PROBLEM STATEMENT
Write every record below out exactly; no images.

INPUT RECORDS
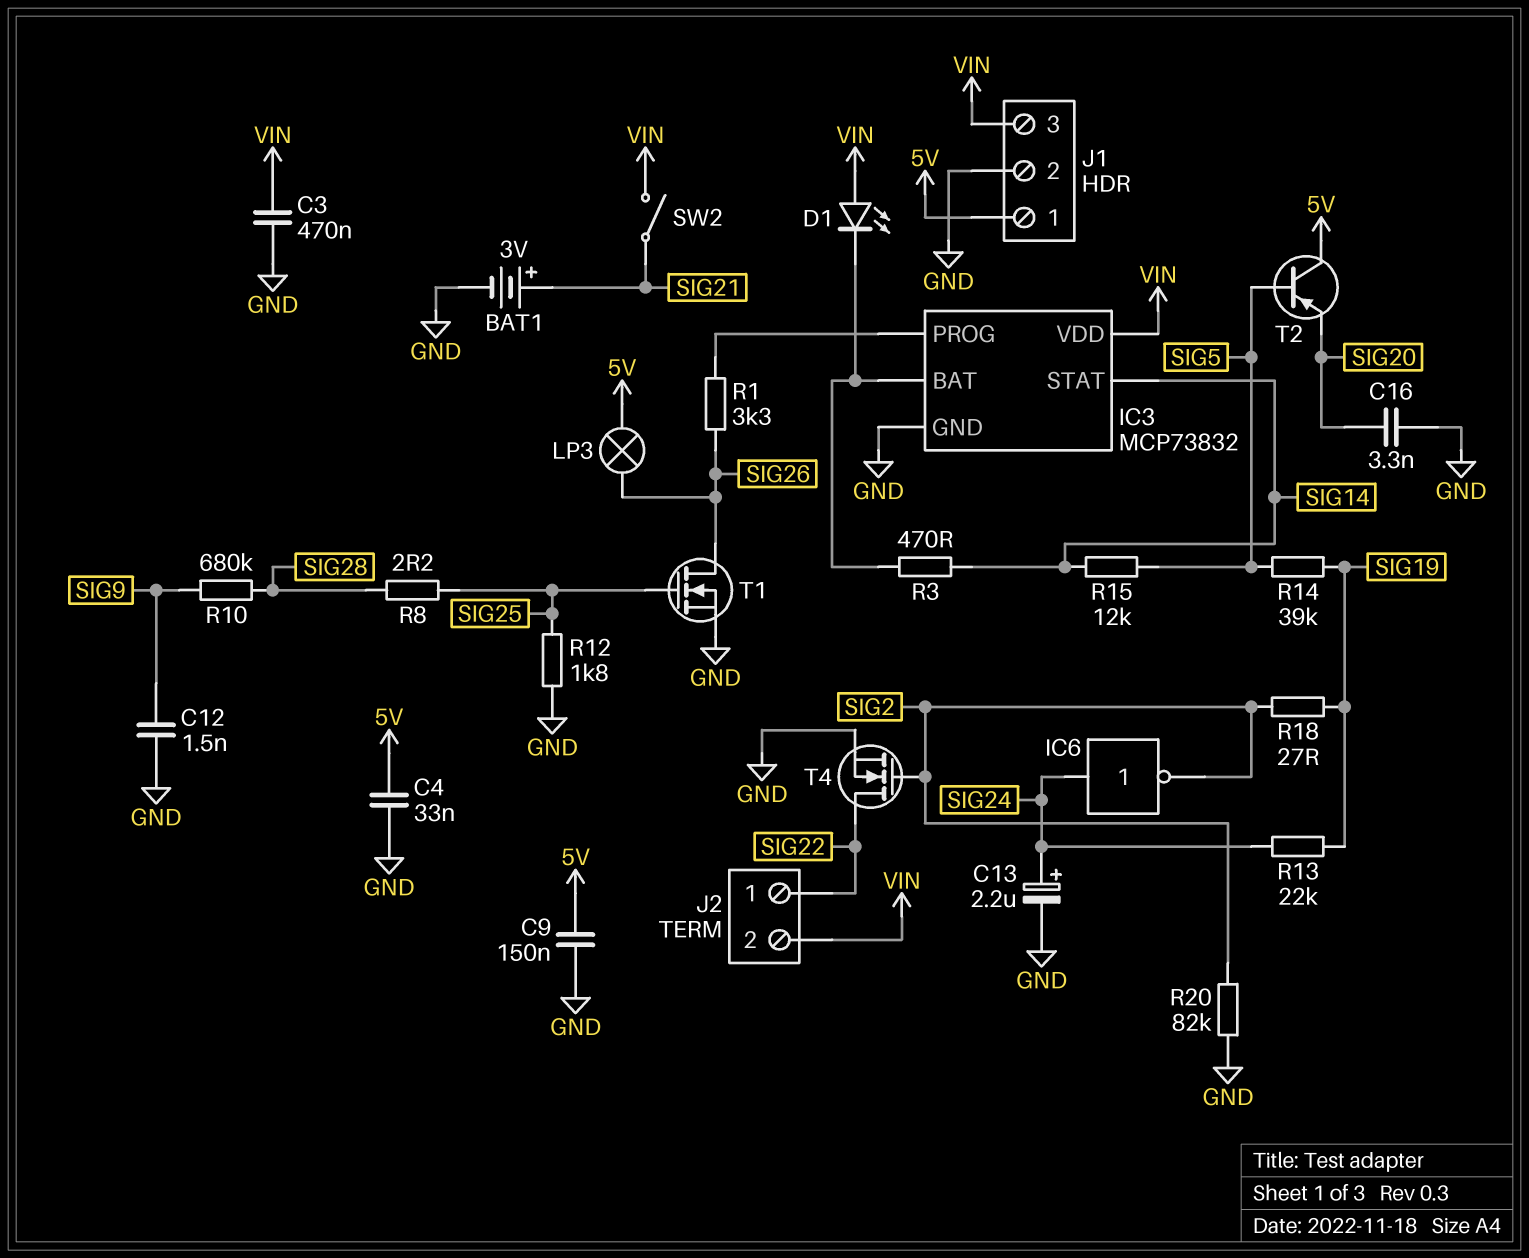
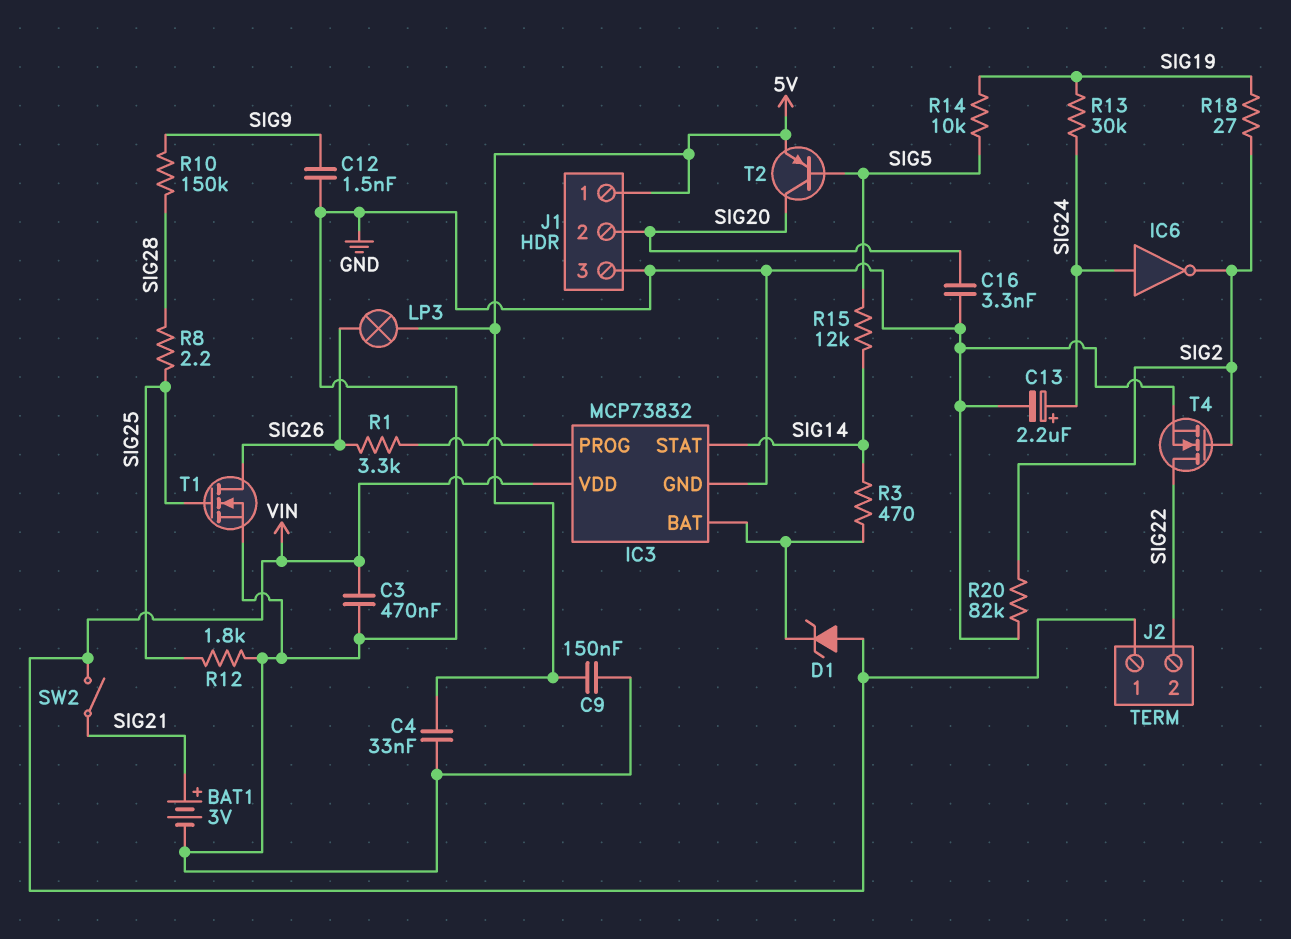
D1: LED (A VIN, K IC3/BAT) -> zener (A VIN, K IC3/BAT)
J1 pin 2: GND -> SIG20
J1 pin 3: VIN -> GND
J2 pin 1: SIG22 -> VIN
J2 pin 2: VIN -> SIG22
R10: 680k (SIG9, SIG28) -> 150k (SIG9, SIG28)
R13: 22k (SIG19, SIG24) -> 30k (SIG19, SIG24)
R14: 39k (SIG5, SIG19) -> 10k (SIG5, SIG19)
T2: PNP (B SIG5, C 5V, E SIG20) -> PNP (B SIG5, C SIG20, E 5V)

SOLUTION BELOW
D1: LED (A VIN, K IC3/BAT) -> zener (A VIN, K IC3/BAT)
J1 pin 2: GND -> SIG20
J1 pin 3: VIN -> GND
J2 pin 1: SIG22 -> VIN
J2 pin 2: VIN -> SIG22
R10: 680k (SIG9, SIG28) -> 150k (SIG9, SIG28)
R13: 22k (SIG19, SIG24) -> 30k (SIG19, SIG24)
R14: 39k (SIG5, SIG19) -> 10k (SIG5, SIG19)
T2: PNP (B SIG5, C 5V, E SIG20) -> PNP (B SIG5, C SIG20, E 5V)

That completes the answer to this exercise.